::: RECORDS FOR THIS TASK :::
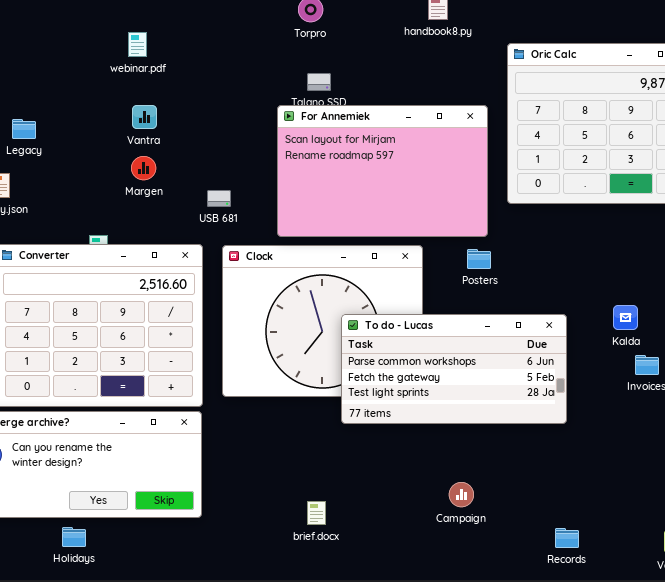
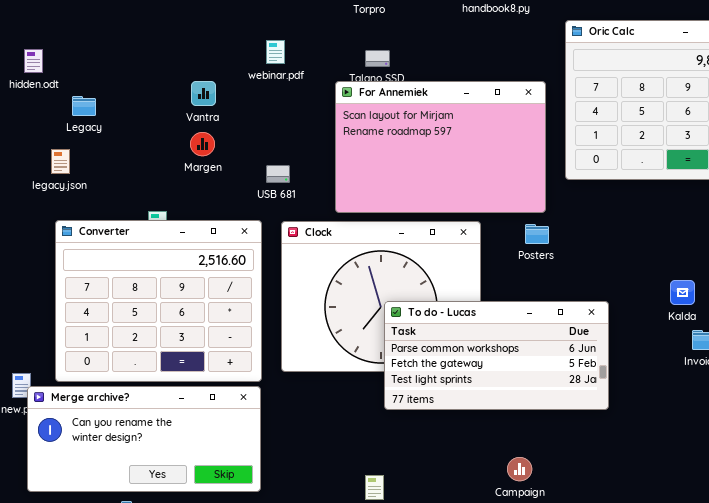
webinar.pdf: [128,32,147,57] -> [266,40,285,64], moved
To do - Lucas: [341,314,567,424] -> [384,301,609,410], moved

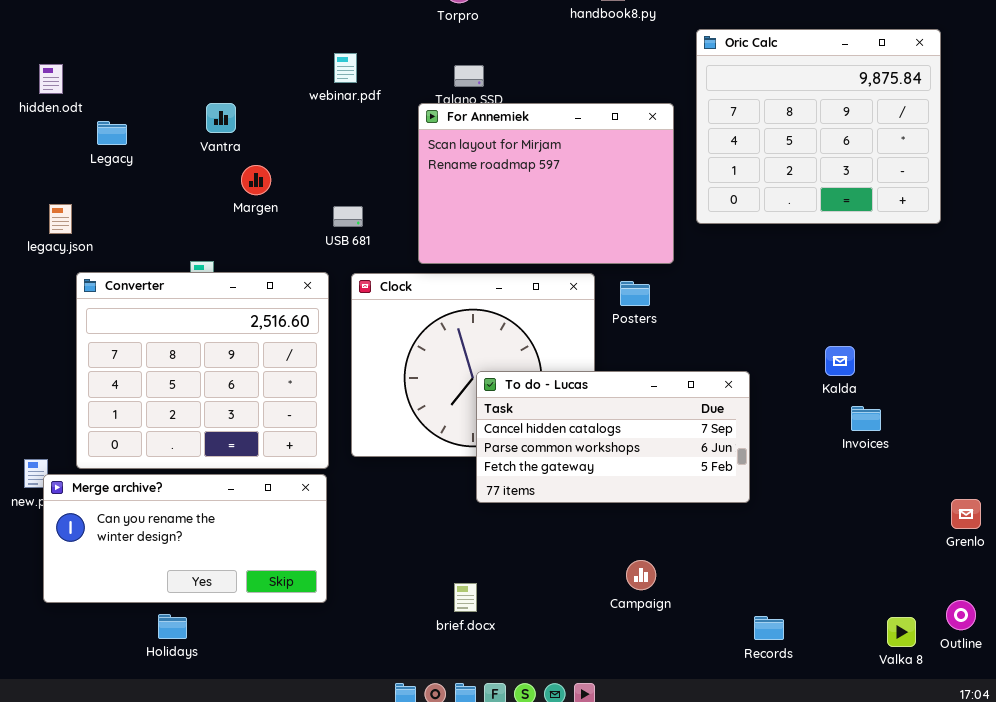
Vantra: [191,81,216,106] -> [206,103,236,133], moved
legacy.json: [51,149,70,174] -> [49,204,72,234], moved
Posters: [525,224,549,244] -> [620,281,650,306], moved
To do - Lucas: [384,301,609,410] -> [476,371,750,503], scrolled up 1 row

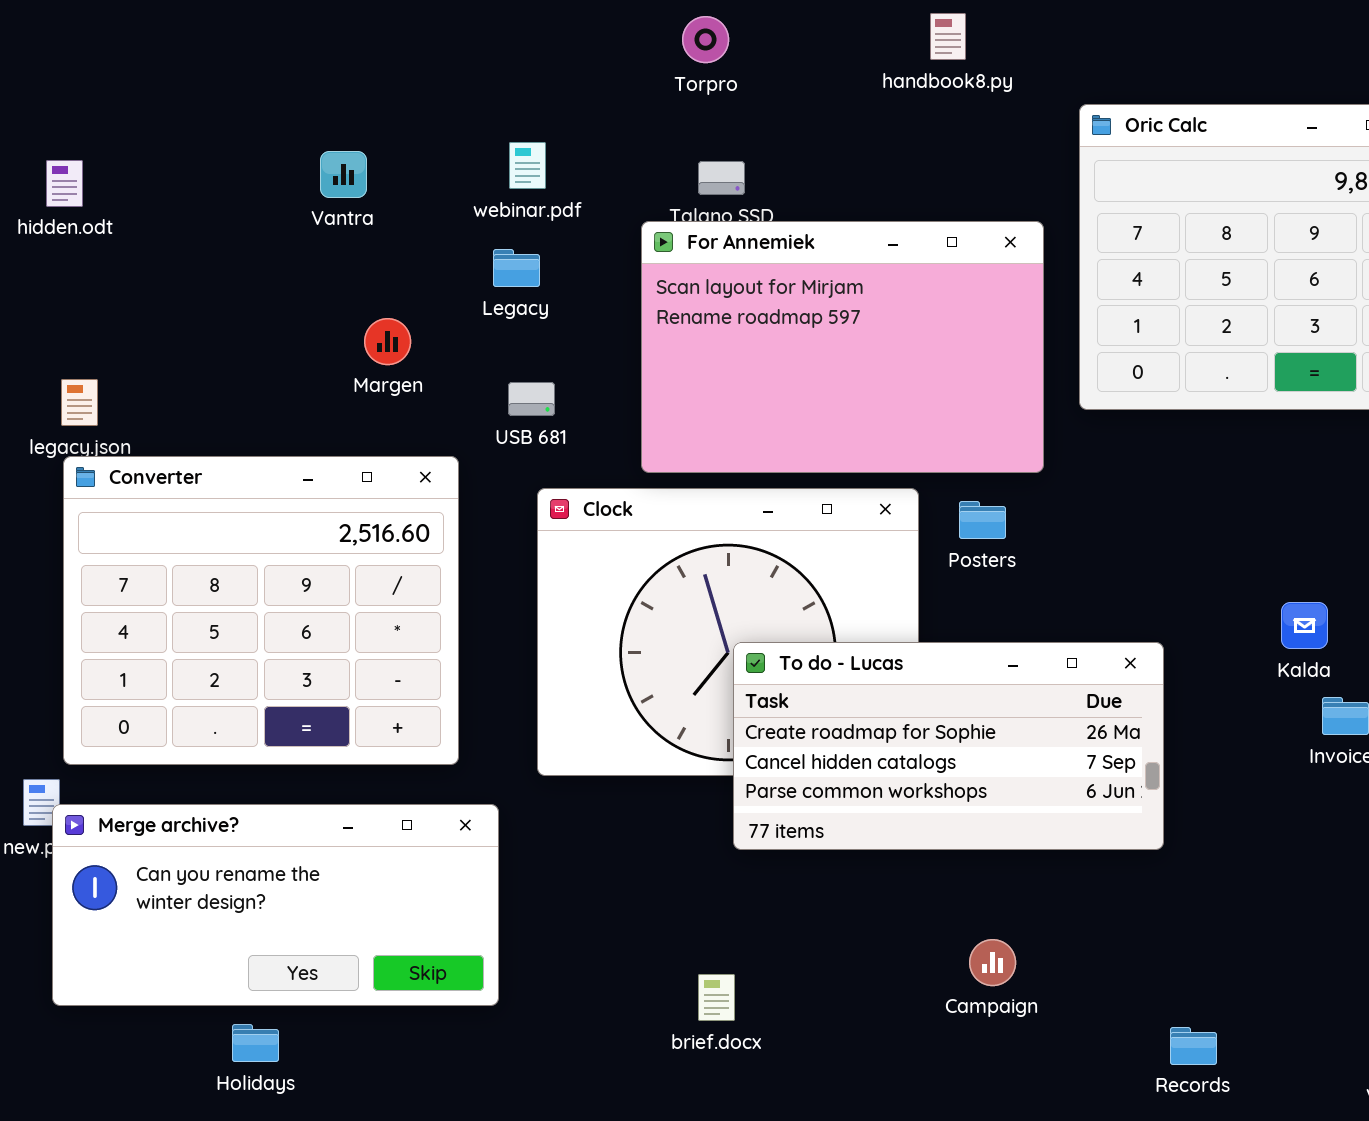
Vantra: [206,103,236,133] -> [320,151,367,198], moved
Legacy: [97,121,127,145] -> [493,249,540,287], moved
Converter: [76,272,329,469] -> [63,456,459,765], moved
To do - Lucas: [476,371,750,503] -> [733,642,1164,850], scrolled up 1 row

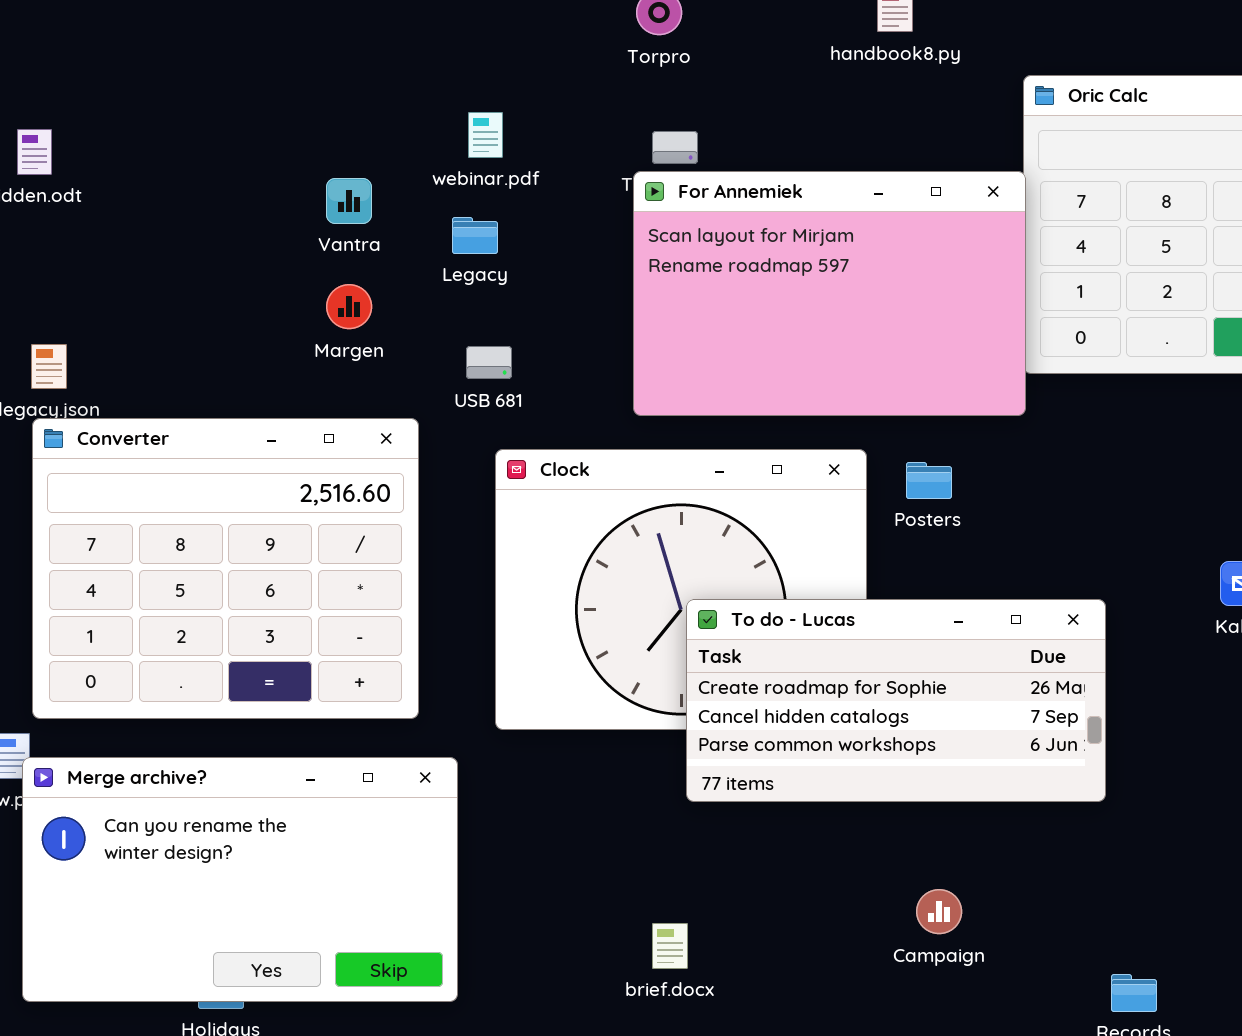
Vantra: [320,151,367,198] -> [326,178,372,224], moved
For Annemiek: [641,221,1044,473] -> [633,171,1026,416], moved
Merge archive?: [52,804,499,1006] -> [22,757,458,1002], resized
:::
WHAT IS REQUIRED —
Every line of the material that holds "scrolled" should be copied out as the answer.

OUTPUT FOR THIS TASK —
To do - Lucas: [384,301,609,410] -> [476,371,750,503], scrolled up 1 row
To do - Lucas: [476,371,750,503] -> [733,642,1164,850], scrolled up 1 row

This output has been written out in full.